**What to do:**
Take every line from the entries below that includes the word "USER" and copy it.

**Material for this task:**
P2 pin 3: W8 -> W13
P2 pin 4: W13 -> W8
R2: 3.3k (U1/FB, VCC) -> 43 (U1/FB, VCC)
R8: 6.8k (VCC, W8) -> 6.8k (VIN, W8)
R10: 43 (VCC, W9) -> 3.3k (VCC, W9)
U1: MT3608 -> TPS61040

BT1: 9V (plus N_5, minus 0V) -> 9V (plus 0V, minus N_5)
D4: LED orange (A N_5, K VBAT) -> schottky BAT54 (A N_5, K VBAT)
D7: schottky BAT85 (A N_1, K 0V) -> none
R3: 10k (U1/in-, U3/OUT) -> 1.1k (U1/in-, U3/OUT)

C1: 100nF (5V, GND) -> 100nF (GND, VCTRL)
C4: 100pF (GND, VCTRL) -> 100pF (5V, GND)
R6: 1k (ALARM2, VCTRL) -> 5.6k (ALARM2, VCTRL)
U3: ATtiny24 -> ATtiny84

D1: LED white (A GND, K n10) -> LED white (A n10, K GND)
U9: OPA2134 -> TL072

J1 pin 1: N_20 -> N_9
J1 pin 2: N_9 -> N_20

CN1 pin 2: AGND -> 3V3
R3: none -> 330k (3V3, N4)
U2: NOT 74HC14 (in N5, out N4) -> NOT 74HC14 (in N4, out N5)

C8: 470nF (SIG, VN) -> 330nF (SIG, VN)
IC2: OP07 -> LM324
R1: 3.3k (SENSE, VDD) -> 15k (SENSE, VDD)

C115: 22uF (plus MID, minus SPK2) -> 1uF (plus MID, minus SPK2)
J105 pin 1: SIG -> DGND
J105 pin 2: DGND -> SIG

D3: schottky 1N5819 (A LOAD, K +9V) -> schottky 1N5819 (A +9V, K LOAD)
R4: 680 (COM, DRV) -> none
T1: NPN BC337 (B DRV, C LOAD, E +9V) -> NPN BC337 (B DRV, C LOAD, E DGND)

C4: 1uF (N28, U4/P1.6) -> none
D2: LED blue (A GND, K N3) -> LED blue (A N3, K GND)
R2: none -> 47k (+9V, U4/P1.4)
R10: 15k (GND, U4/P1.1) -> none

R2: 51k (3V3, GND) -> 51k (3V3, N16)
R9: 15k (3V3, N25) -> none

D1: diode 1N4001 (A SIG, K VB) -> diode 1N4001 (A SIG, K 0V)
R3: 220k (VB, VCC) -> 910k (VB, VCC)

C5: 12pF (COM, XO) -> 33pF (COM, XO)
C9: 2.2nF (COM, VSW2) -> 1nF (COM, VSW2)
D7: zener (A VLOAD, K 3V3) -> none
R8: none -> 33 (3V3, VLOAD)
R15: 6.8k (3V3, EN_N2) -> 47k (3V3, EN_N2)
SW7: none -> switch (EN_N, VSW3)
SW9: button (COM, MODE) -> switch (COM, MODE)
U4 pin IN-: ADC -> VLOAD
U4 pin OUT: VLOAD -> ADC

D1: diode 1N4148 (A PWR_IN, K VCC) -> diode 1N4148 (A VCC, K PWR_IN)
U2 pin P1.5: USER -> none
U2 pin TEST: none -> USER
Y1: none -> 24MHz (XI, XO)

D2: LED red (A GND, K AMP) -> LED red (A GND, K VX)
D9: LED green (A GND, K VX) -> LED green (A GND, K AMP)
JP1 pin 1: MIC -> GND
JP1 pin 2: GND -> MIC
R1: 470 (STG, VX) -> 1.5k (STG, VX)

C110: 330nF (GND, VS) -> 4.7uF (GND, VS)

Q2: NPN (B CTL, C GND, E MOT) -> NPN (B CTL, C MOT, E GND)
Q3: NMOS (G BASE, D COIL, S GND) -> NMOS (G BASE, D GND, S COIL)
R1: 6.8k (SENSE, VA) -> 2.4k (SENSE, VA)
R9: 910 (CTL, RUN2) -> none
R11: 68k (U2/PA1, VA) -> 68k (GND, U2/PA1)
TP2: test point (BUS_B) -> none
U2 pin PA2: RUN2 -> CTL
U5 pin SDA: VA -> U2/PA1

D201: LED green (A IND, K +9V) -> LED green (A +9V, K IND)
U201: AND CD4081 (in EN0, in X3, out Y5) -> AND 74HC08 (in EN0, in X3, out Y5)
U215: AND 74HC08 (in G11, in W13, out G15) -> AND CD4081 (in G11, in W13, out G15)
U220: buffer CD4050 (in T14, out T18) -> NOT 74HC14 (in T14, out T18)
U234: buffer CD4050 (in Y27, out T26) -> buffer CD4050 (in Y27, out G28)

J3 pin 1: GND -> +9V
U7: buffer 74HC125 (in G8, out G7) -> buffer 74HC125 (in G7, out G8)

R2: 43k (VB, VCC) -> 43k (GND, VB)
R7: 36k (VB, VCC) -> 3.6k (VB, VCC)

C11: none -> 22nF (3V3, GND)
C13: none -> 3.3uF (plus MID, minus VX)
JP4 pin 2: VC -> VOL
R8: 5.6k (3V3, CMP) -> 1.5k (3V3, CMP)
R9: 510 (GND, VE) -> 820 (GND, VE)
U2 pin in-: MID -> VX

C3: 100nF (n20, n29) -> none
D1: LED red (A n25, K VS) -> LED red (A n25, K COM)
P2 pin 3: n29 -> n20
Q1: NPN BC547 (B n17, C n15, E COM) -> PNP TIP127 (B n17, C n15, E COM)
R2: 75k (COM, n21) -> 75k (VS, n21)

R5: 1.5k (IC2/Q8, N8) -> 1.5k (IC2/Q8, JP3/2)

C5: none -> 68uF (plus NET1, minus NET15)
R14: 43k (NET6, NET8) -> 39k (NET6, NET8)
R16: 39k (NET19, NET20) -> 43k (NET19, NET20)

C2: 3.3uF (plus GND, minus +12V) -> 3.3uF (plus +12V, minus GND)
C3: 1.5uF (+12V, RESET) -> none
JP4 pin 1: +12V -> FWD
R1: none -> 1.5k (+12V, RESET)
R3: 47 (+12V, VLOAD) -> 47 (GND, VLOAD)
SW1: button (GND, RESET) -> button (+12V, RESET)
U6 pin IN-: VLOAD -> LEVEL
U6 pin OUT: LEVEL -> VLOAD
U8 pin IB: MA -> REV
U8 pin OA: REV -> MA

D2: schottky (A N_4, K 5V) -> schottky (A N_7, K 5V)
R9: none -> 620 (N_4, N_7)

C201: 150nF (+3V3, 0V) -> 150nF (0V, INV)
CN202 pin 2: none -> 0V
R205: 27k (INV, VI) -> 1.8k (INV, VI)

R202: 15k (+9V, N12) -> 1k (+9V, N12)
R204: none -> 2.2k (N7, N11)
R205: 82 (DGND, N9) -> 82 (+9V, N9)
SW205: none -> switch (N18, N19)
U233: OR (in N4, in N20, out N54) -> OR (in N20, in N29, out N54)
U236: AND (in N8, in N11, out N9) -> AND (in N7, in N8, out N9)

**Response to the exercise:**
U2 pin P1.5: USER -> none
U2 pin TEST: none -> USER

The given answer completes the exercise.